-------- EXERCISE DATA
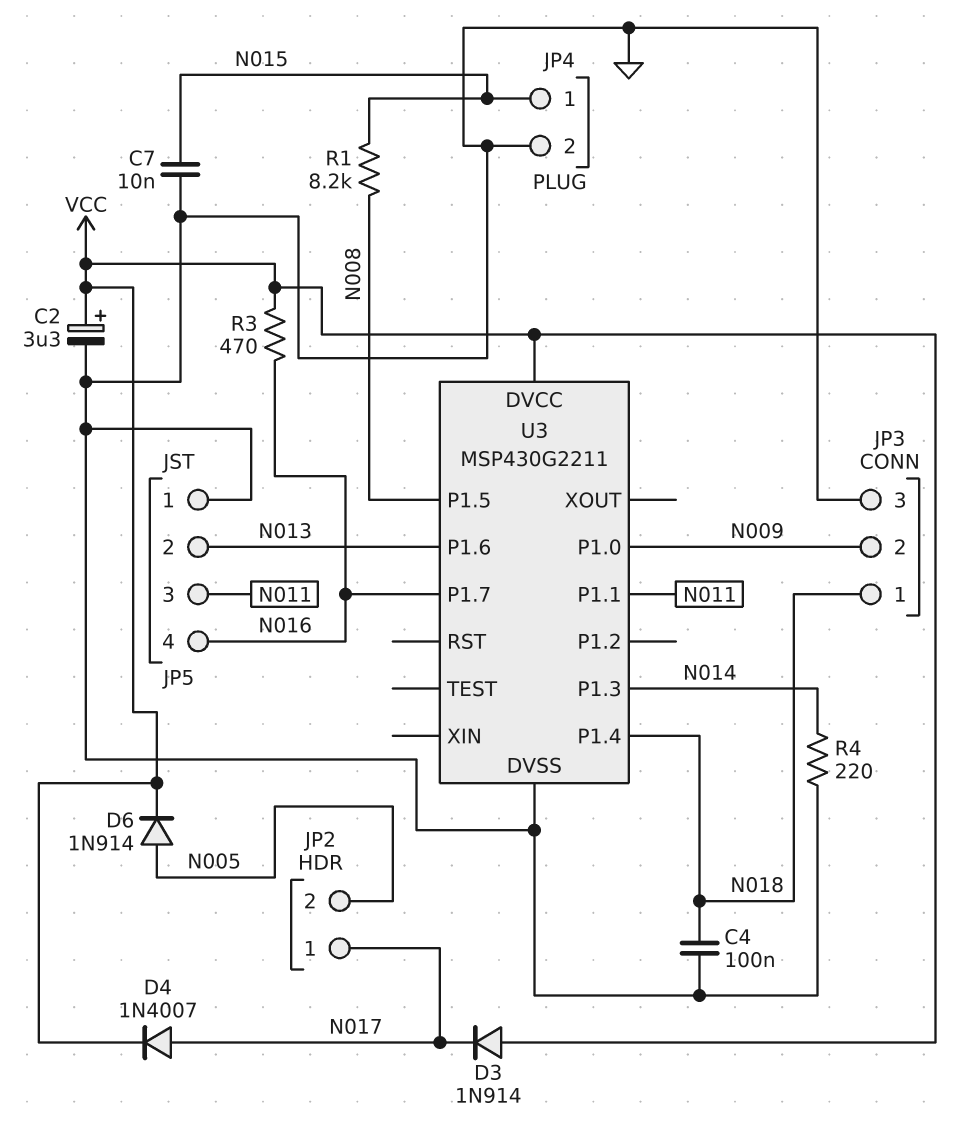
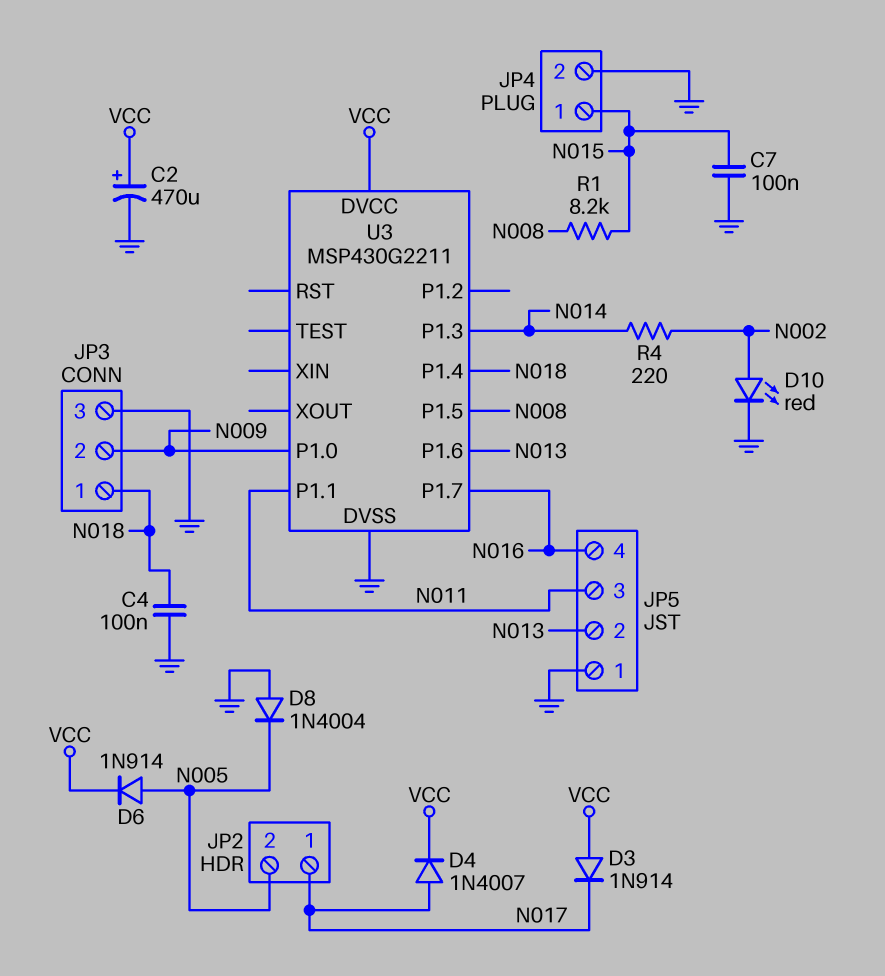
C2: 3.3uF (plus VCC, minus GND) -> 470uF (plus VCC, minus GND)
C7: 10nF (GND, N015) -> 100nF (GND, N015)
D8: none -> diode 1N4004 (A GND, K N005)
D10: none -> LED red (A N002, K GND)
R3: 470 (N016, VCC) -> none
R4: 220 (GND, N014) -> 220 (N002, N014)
----------------
THE TASK: Restate the material above exactly. Exclude all pictures.

EXPECTED ANSWER:
C2: 3.3uF (plus VCC, minus GND) -> 470uF (plus VCC, minus GND)
C7: 10nF (GND, N015) -> 100nF (GND, N015)
D8: none -> diode 1N4004 (A GND, K N005)
D10: none -> LED red (A N002, K GND)
R3: 470 (N016, VCC) -> none
R4: 220 (GND, N014) -> 220 (N002, N014)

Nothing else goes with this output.